(Beginning of Provided information)

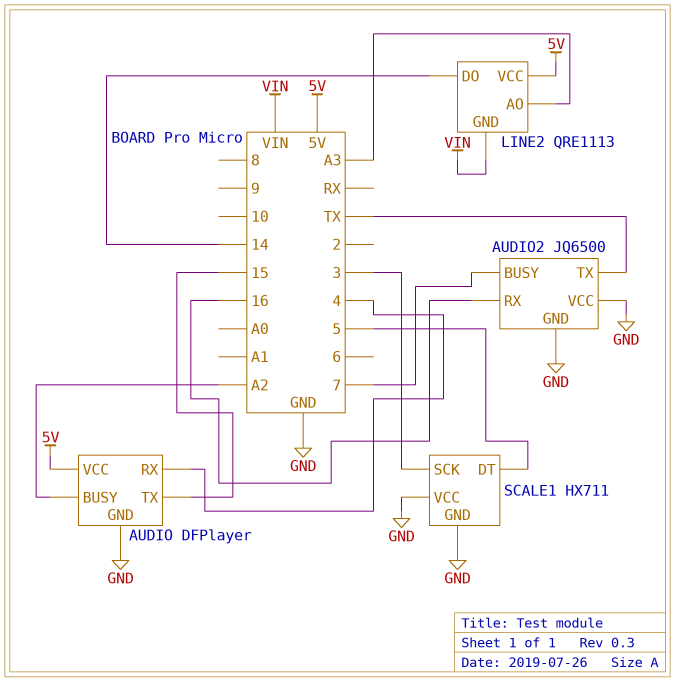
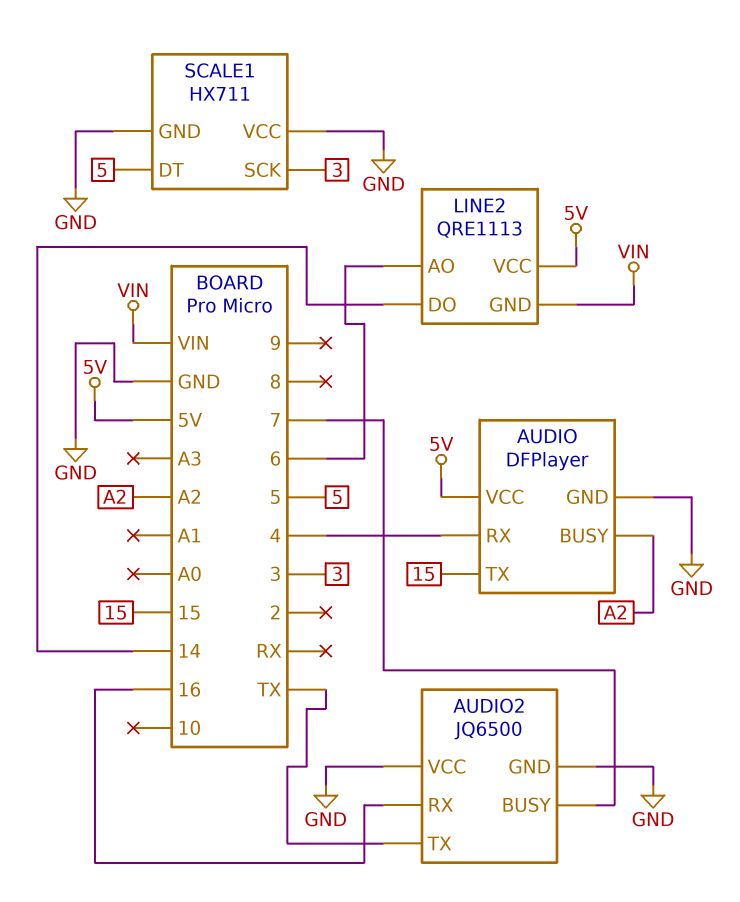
LINE2 pin AO: A3 -> 6

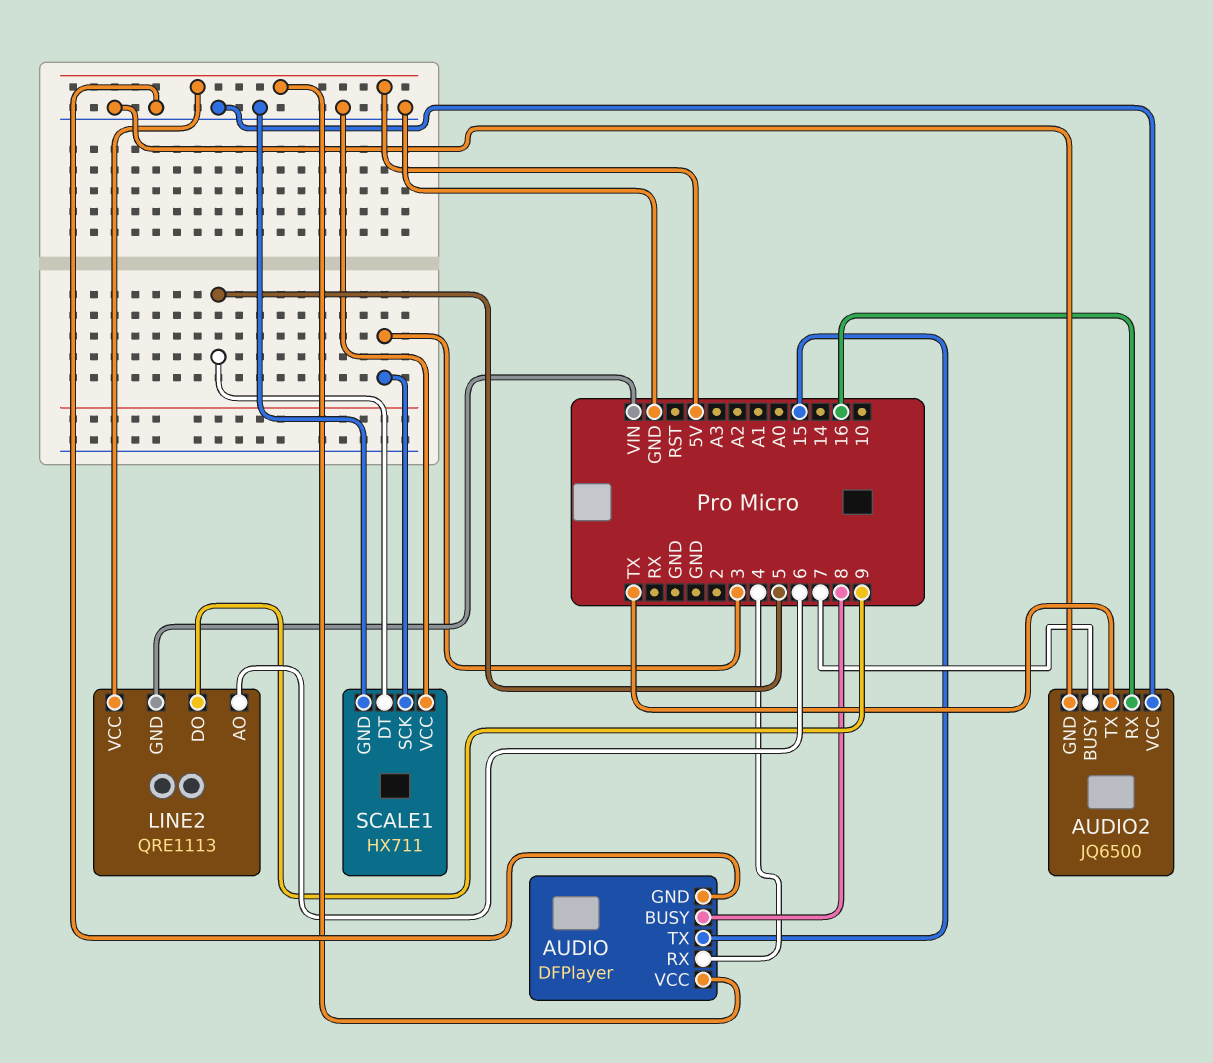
AUDIO pin BUSY: A2 -> 8
LINE2 pin DO: 14 -> 9

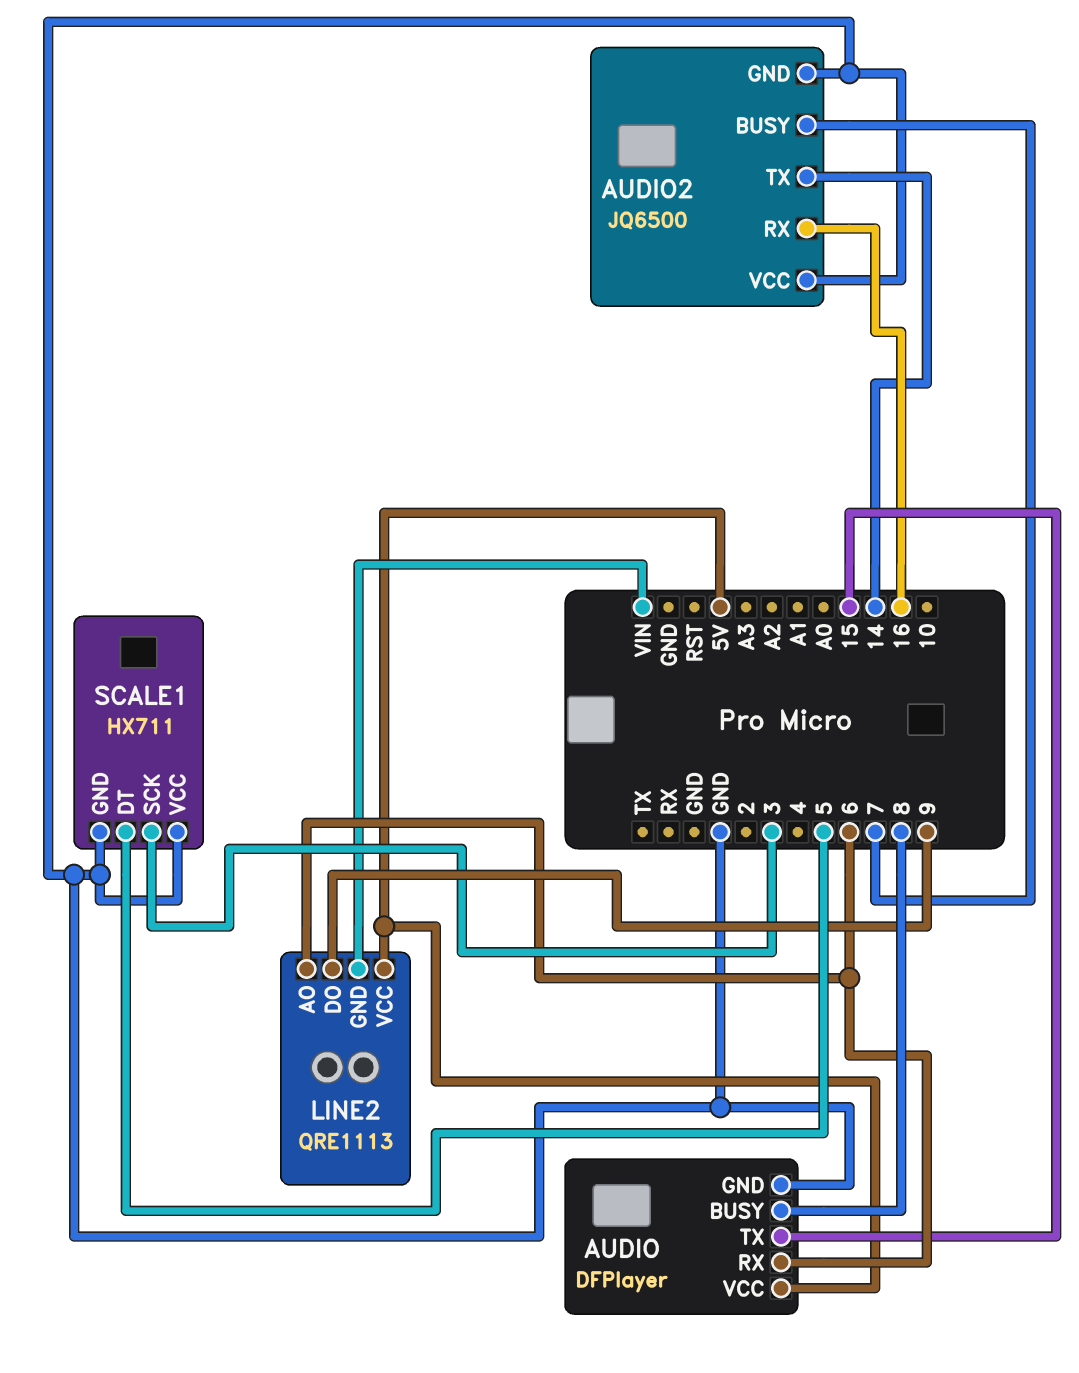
AUDIO pin RX: 4 -> 6
AUDIO2 pin TX: TX -> 14

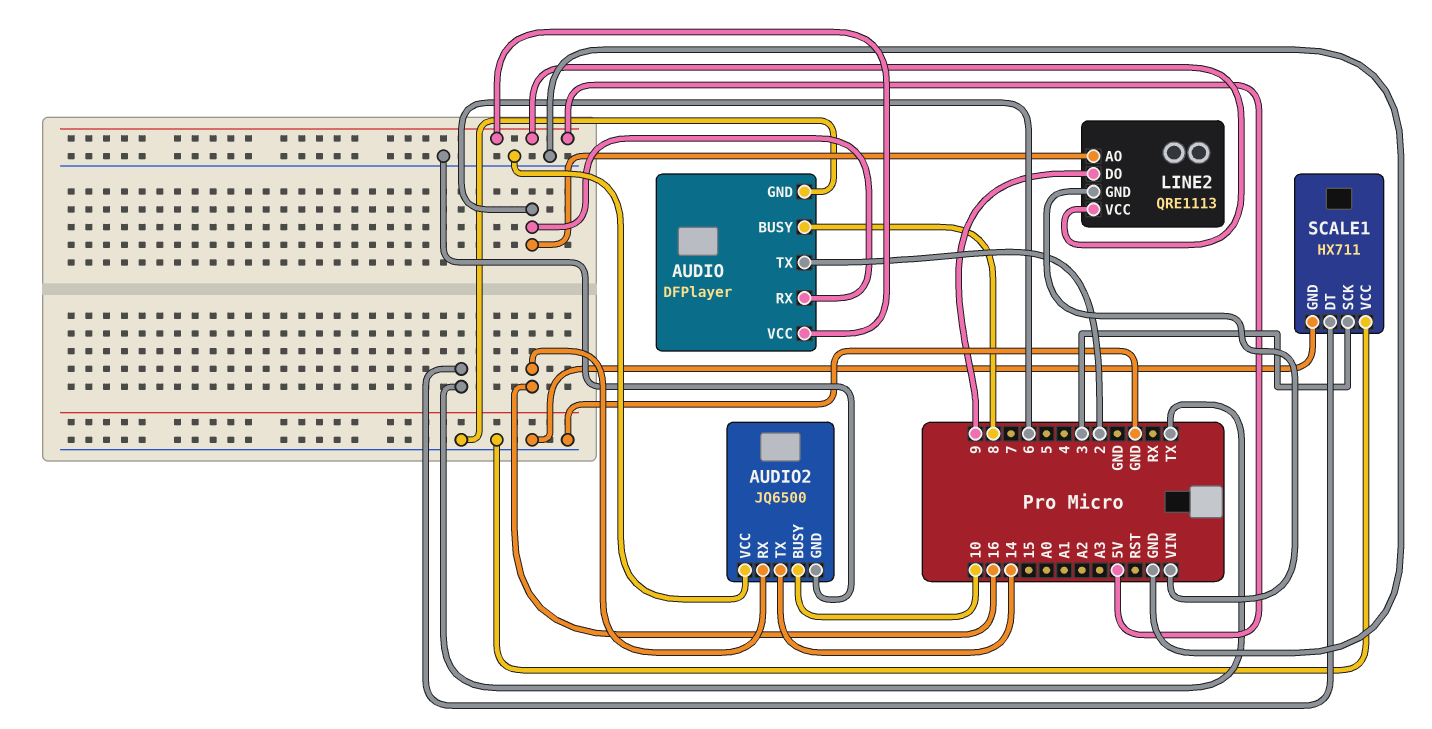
AUDIO pin TX: 15 -> 2
AUDIO2 pin BUSY: 7 -> 10
SCALE1 pin DT: 5 -> TX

(End of Provided information)

Task directions: What must be output is the exact run of lines from the one holding "AUDIO2 pin TX: TX -> 14" through the end of the entries above, both ends included, minus the pictures.

Response:
AUDIO2 pin TX: TX -> 14

AUDIO pin TX: 15 -> 2
AUDIO2 pin BUSY: 7 -> 10
SCALE1 pin DT: 5 -> TX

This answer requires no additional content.